- Task requirements -
Please give every line below again exactly, but not its pictures.

(Scene difference descriptions)
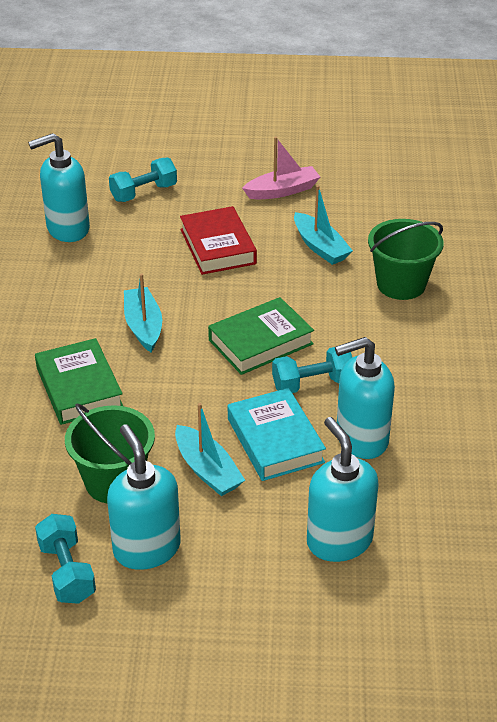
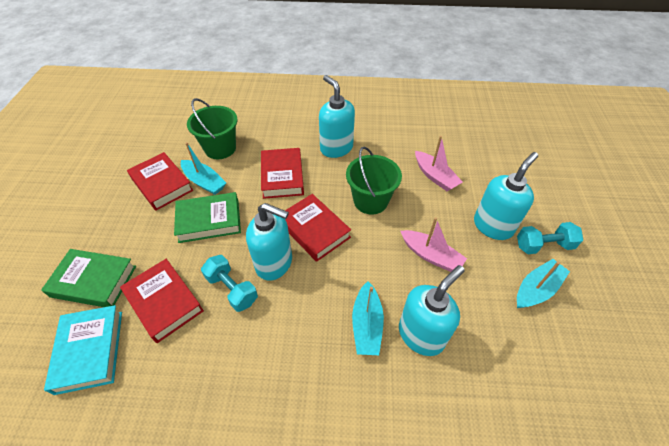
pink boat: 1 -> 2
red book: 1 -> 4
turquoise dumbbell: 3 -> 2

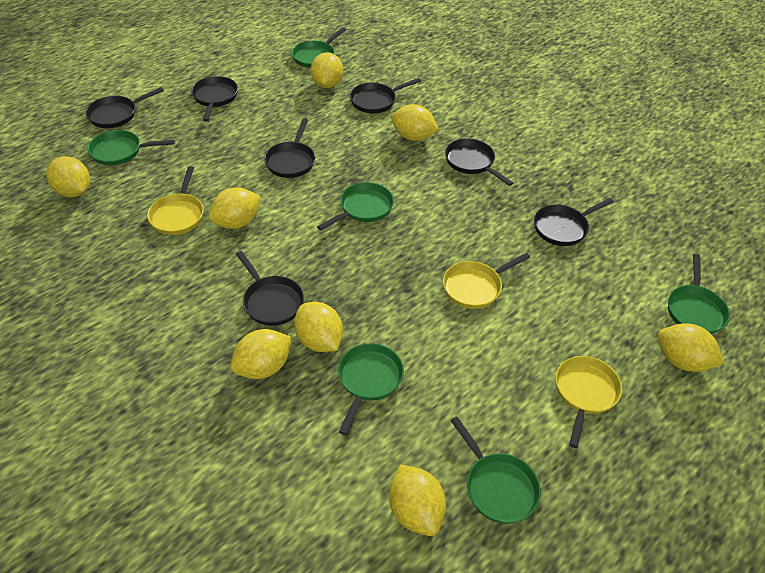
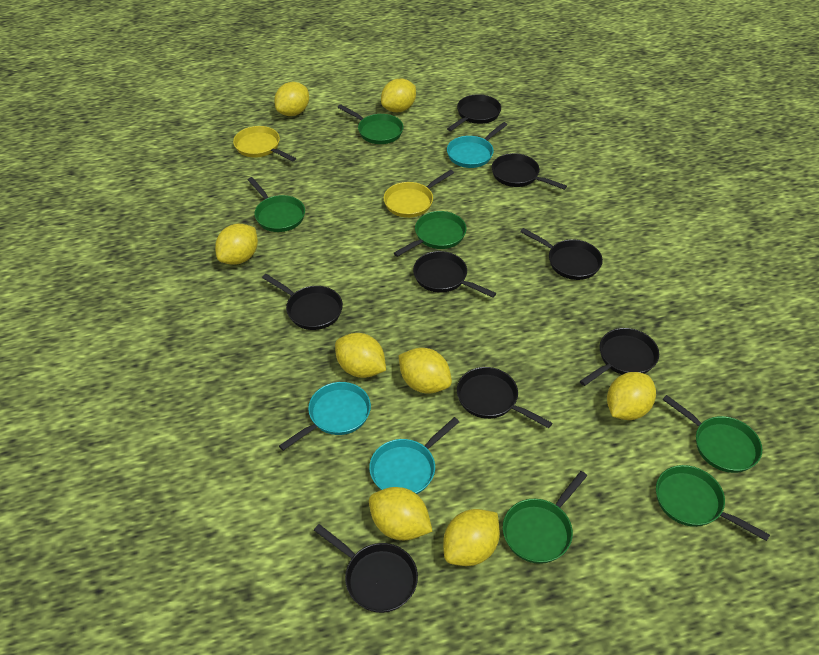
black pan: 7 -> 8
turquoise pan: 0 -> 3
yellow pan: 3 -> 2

- Completed task -
pink boat: 1 -> 2
red book: 1 -> 4
turquoise dumbbell: 3 -> 2

black pan: 7 -> 8
turquoise pan: 0 -> 3
yellow pan: 3 -> 2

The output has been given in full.